Work to be completed
Copy each line below in which the string "zener" appears.

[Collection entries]

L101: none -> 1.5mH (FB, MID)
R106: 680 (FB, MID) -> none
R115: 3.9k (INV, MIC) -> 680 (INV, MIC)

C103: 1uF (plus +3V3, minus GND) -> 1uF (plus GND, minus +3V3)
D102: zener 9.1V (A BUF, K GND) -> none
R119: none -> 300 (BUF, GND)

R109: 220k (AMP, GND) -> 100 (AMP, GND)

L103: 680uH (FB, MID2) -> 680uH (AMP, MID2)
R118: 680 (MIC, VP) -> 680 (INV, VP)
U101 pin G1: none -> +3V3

==

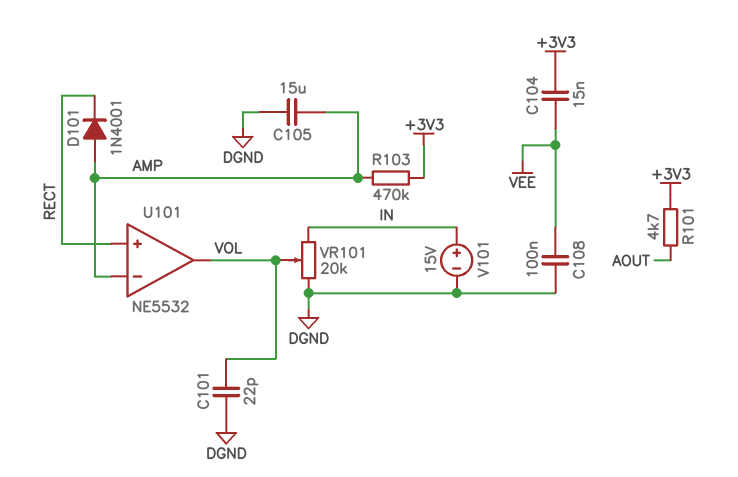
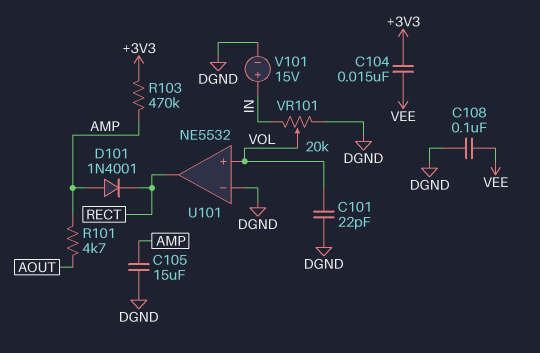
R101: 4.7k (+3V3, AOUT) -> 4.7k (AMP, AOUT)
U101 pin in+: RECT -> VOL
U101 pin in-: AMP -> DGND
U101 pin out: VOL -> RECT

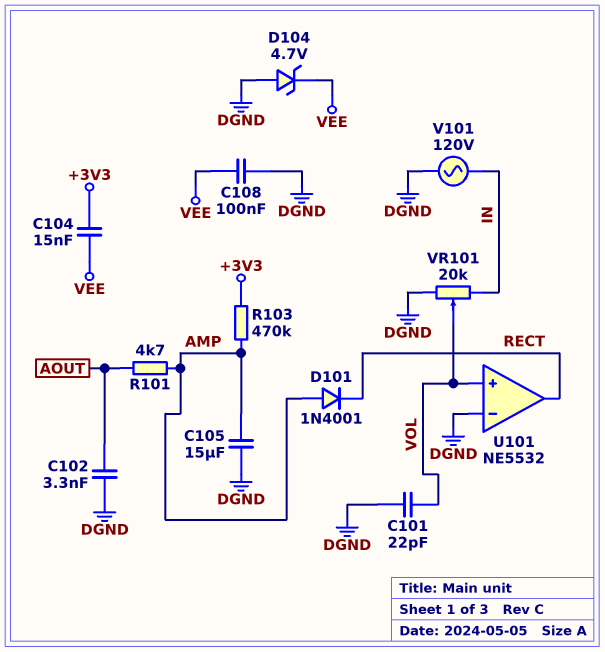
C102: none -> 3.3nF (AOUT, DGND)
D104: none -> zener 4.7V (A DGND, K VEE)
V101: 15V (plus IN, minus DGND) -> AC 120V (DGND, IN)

...

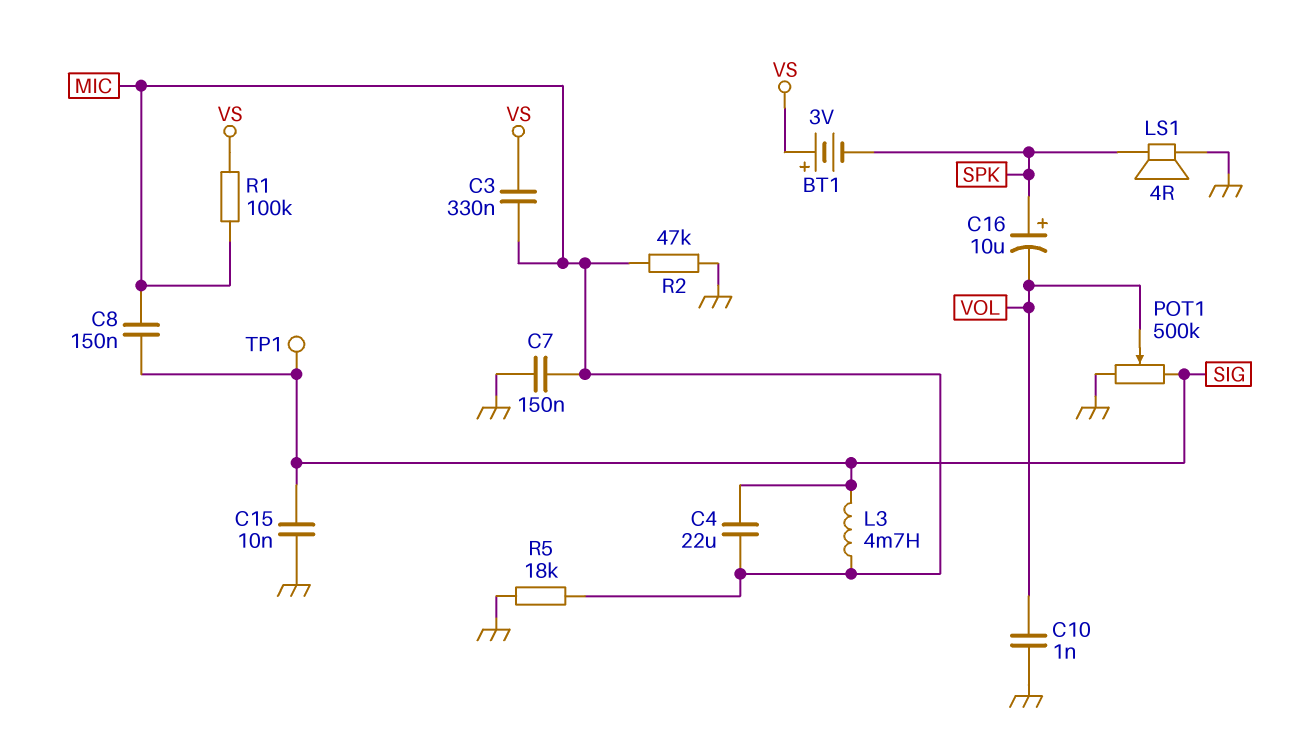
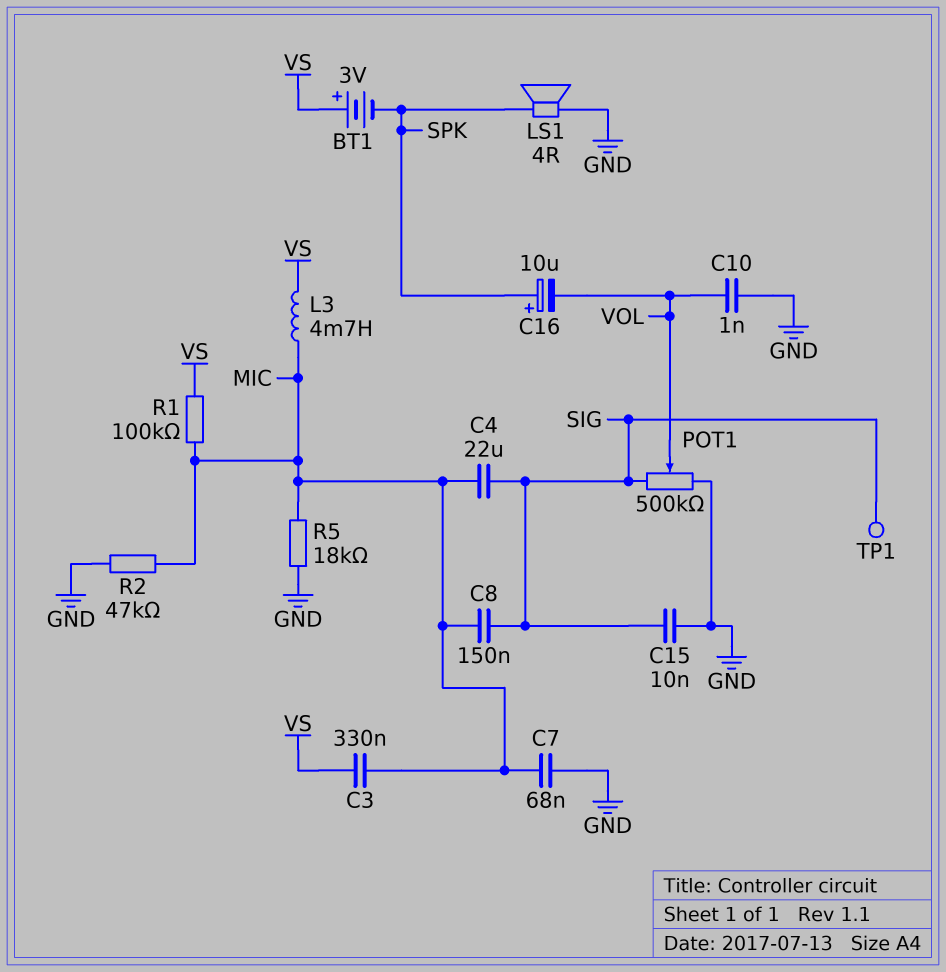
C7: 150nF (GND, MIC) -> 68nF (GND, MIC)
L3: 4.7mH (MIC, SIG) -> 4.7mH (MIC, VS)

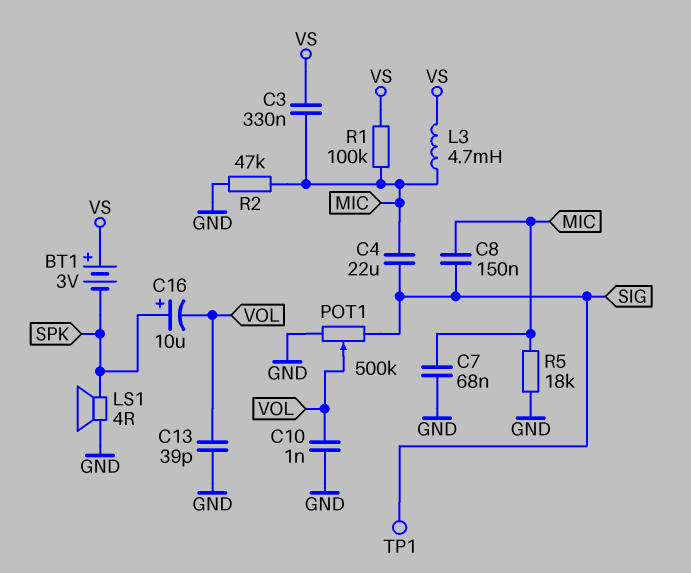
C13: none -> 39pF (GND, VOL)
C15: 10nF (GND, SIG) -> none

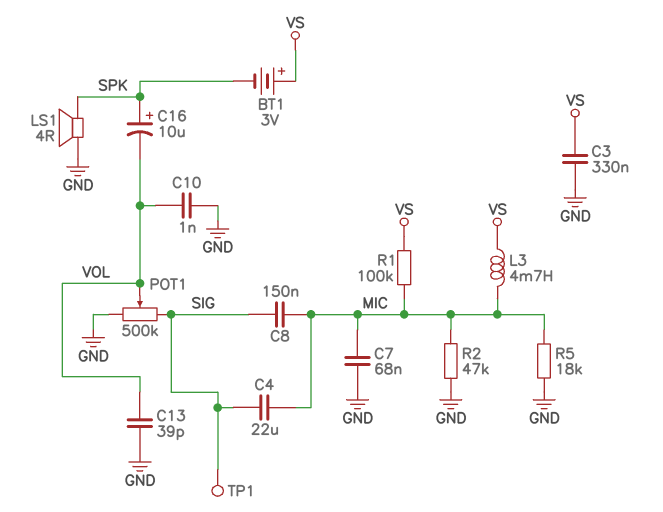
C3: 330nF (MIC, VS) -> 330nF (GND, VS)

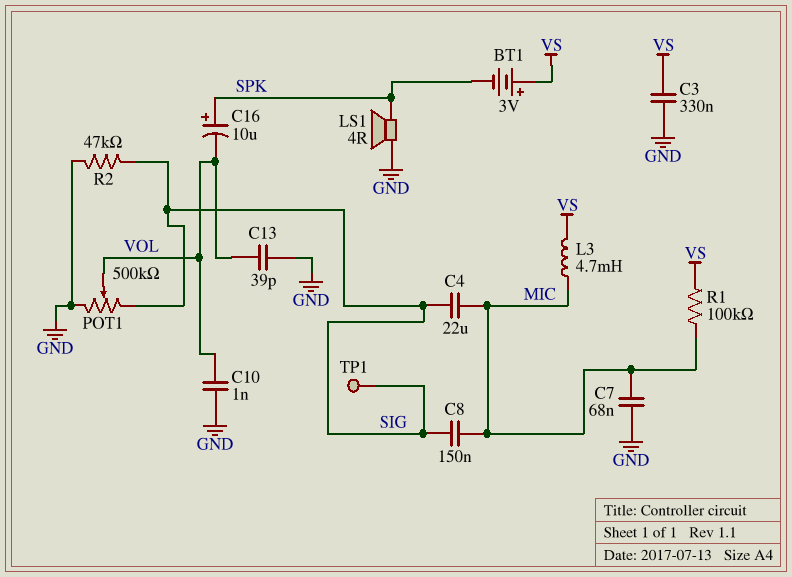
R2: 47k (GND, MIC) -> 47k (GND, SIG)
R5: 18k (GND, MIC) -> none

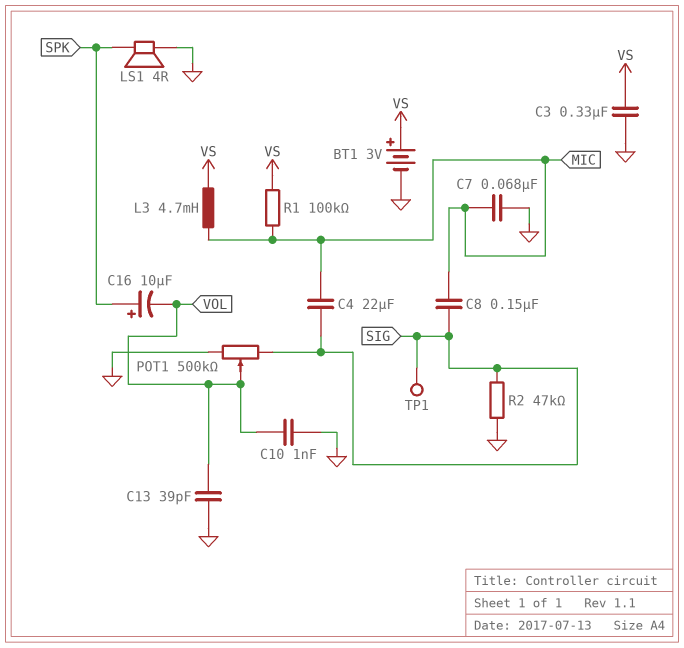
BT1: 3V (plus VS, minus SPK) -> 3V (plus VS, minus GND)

Output for this exercise
D102: zener 9.1V (A BUF, K GND) -> none
D104: none -> zener 4.7V (A DGND, K VEE)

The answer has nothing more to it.